▶ Task description
Count up the lines in the following listing that hold the word "pixel", then give only that count.

▶ Supplied entries
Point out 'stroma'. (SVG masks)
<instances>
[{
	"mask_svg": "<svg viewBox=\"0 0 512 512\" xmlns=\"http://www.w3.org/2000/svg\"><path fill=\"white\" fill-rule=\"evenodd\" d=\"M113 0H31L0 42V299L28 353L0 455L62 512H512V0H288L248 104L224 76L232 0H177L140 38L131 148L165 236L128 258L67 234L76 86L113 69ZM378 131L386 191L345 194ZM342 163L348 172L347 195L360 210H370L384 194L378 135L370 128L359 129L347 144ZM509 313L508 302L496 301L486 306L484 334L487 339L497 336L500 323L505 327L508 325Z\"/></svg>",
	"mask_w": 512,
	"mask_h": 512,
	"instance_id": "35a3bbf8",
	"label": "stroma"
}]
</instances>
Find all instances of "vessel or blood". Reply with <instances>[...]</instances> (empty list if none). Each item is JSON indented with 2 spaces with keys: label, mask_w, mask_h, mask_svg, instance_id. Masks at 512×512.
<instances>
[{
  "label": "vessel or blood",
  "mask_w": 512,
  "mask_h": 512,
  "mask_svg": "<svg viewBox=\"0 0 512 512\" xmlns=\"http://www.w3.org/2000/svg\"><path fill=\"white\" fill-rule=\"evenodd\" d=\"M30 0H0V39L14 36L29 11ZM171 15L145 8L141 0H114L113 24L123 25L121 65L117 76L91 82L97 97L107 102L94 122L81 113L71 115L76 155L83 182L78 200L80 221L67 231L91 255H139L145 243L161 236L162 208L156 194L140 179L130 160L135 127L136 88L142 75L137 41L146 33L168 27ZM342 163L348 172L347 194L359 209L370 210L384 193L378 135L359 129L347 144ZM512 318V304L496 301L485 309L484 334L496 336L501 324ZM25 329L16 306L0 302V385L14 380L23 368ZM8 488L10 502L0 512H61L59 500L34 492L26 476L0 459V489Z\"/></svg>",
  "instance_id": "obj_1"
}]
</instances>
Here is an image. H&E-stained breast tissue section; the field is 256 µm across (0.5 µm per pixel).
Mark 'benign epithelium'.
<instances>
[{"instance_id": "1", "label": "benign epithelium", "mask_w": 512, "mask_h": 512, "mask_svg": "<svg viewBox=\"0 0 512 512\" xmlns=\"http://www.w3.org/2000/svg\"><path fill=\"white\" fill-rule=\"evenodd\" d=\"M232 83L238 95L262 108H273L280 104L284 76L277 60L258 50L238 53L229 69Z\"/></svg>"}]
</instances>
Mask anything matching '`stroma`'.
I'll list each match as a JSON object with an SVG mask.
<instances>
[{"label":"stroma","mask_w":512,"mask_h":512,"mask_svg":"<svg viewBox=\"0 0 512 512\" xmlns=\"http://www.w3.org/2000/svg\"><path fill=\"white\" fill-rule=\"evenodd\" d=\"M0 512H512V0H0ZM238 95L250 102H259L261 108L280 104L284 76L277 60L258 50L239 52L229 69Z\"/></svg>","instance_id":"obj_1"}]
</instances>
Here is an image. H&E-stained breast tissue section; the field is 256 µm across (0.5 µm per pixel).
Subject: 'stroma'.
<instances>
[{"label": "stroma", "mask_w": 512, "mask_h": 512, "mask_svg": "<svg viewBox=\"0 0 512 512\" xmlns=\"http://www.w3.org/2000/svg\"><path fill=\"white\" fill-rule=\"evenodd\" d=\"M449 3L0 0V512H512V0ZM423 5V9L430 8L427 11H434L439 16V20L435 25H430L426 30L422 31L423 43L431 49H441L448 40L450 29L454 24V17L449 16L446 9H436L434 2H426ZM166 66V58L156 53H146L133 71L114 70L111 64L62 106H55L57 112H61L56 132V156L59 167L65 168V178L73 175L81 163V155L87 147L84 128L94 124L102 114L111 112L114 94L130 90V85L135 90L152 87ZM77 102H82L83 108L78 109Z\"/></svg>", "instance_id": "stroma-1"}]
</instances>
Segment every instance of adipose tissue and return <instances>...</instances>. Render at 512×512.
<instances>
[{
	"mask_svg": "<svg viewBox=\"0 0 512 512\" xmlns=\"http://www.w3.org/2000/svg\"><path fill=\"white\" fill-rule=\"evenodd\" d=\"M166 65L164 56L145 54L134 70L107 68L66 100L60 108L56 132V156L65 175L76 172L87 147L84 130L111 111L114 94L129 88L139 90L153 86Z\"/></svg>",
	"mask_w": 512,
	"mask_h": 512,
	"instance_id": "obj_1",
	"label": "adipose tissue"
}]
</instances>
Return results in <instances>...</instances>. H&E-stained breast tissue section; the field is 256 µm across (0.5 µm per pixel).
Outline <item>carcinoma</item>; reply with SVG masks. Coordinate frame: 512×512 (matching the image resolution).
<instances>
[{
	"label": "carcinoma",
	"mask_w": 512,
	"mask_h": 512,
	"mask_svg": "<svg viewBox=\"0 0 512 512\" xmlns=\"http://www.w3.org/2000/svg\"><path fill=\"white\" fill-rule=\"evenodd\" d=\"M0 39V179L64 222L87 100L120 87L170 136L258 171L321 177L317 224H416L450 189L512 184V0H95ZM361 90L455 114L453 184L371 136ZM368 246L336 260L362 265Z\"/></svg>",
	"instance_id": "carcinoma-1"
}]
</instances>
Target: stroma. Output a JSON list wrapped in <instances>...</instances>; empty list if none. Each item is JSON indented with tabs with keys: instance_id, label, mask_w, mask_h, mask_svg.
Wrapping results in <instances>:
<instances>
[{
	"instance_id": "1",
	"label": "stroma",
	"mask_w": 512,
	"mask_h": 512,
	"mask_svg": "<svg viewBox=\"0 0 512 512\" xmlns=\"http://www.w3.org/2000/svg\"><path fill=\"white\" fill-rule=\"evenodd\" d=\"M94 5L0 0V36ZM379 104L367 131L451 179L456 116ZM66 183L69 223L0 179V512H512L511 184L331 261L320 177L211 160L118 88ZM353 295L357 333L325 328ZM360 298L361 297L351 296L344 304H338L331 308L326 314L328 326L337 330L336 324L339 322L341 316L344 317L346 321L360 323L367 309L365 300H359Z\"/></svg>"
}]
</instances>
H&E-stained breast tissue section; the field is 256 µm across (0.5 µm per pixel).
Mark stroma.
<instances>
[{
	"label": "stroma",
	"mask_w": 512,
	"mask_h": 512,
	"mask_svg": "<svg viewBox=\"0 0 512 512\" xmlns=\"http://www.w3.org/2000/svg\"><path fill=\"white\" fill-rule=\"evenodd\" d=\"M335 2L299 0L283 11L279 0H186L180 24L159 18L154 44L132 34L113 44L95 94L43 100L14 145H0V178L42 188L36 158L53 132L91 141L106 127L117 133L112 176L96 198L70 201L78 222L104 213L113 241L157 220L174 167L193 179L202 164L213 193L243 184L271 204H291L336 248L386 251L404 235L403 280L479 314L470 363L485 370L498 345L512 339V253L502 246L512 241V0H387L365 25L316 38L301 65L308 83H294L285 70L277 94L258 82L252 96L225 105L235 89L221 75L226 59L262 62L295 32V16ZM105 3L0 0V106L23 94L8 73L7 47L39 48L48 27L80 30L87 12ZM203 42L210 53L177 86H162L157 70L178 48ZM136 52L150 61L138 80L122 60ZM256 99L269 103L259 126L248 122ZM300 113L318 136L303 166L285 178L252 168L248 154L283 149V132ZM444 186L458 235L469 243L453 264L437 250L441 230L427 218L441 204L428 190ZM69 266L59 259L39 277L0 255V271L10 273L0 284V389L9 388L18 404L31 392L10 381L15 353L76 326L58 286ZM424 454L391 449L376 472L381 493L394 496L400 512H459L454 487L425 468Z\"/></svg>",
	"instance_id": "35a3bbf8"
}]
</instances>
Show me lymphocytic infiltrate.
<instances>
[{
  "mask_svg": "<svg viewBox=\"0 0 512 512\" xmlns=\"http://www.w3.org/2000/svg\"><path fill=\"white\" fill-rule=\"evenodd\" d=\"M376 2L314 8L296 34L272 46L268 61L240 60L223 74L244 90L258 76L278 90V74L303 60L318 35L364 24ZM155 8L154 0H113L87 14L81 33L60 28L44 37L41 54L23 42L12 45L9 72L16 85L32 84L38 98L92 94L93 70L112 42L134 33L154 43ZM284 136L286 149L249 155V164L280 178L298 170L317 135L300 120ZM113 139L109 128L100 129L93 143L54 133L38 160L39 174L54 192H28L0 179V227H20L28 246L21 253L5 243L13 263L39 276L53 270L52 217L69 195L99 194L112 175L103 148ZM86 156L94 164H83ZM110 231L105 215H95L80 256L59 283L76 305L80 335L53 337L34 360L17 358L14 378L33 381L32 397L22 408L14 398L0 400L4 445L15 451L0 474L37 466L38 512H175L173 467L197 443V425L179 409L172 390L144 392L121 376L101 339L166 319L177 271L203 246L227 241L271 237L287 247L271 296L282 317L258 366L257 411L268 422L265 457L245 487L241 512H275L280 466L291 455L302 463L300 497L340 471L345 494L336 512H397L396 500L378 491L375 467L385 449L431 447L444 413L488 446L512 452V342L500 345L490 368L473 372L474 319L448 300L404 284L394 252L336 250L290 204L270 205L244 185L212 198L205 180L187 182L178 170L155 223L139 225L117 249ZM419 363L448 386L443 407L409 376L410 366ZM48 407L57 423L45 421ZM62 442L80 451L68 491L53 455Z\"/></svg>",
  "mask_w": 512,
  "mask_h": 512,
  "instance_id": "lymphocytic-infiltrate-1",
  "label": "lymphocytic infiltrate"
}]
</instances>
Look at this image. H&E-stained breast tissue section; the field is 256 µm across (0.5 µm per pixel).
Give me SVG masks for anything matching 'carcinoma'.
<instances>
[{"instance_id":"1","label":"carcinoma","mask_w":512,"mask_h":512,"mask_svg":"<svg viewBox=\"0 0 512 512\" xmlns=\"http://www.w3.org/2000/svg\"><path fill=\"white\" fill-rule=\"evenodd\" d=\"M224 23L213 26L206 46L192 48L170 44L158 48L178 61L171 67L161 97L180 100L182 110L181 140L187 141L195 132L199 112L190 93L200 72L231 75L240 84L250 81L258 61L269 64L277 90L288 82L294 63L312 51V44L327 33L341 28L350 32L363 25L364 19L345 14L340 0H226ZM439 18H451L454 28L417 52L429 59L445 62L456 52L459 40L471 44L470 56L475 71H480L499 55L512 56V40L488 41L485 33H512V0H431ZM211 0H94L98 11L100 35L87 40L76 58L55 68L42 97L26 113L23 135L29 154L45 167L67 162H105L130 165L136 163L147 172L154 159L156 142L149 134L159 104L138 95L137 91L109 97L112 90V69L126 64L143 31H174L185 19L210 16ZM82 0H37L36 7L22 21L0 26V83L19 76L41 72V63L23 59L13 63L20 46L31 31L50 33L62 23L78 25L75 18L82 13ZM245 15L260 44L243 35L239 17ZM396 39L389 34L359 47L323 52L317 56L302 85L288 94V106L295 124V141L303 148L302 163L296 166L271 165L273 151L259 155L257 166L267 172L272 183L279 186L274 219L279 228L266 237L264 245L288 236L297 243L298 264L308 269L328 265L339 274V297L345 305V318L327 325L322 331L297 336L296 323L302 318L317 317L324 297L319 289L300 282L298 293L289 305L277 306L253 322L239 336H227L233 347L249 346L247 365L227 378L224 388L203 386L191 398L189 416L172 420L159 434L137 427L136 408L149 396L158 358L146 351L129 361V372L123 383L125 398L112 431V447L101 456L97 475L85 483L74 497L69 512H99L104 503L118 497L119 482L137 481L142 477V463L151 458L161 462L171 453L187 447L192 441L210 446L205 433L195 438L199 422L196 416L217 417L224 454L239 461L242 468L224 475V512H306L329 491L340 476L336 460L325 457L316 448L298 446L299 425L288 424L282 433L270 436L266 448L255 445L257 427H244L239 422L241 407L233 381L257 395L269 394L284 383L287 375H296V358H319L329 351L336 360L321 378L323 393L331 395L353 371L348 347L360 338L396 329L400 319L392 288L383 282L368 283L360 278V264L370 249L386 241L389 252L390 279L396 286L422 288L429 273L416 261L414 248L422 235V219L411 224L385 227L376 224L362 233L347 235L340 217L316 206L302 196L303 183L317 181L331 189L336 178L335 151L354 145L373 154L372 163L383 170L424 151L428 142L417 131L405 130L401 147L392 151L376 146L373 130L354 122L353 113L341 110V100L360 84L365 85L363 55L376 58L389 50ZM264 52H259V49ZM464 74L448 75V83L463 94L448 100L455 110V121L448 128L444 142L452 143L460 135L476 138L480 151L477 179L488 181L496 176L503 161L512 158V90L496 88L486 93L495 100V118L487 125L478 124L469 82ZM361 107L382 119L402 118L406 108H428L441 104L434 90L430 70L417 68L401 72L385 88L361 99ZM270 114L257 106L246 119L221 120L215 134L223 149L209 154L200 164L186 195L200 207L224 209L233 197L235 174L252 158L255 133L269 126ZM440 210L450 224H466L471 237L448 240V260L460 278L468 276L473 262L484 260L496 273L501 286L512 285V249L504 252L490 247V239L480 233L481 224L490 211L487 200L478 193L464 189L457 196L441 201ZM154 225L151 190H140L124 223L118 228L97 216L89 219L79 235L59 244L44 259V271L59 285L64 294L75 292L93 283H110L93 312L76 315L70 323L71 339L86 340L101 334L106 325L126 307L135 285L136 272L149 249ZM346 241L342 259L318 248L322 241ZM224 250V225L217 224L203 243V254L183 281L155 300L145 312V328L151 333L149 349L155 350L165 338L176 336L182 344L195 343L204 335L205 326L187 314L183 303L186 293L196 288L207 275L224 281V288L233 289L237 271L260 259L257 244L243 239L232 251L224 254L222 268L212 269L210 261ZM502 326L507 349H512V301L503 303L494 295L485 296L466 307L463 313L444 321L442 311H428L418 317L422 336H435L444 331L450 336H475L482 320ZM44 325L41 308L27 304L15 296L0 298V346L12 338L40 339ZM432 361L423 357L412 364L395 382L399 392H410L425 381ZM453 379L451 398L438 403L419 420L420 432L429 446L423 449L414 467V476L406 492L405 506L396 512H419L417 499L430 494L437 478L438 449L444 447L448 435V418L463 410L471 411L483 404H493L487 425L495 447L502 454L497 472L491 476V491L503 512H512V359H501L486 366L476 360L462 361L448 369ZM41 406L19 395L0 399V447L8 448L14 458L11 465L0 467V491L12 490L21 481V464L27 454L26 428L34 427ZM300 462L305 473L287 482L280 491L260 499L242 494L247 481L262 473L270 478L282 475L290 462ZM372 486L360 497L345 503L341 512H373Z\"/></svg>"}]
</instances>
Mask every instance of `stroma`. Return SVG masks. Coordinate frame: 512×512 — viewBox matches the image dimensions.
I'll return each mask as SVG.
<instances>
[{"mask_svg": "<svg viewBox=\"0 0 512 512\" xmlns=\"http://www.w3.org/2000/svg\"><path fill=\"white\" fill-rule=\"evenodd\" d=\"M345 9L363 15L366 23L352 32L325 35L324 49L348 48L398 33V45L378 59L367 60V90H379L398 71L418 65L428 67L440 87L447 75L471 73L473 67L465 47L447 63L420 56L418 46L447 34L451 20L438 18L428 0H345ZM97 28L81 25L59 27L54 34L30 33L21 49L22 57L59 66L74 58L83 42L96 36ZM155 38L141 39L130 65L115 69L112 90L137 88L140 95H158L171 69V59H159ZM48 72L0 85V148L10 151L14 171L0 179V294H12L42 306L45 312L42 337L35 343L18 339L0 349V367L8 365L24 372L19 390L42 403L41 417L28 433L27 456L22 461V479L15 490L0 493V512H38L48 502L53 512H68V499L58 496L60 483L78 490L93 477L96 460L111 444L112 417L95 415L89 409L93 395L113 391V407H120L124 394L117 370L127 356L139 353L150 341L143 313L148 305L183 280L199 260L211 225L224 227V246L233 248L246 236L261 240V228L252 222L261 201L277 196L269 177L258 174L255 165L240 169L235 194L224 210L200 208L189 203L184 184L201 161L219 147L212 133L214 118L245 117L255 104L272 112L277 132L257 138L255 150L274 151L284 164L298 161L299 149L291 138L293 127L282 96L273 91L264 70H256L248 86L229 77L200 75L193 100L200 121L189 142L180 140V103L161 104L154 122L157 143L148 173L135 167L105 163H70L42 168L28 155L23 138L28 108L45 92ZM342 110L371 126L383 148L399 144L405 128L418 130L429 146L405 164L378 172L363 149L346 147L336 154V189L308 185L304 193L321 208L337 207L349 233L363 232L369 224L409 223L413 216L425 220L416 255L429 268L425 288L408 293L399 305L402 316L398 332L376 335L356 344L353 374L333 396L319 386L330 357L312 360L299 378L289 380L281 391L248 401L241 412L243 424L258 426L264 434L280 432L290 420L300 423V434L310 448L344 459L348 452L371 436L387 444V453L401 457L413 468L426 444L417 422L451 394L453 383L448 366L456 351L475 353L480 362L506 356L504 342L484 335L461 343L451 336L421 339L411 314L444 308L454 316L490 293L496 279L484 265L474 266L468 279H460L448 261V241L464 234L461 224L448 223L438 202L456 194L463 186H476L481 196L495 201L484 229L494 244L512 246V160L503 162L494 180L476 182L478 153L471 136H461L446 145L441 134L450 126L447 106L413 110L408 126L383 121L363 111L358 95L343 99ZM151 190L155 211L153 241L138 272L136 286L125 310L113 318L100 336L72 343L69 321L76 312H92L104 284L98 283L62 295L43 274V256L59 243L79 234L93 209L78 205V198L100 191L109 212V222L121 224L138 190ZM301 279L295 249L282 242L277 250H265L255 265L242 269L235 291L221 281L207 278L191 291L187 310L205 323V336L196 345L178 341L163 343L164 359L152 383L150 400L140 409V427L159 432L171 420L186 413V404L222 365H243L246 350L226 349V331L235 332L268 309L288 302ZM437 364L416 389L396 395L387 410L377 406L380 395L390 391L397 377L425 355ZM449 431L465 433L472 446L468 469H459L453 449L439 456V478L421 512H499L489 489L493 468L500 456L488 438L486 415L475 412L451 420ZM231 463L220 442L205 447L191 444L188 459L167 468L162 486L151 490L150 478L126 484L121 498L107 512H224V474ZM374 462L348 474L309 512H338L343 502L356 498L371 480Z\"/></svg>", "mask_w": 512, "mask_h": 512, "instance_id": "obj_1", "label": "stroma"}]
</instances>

▶ Task solution
5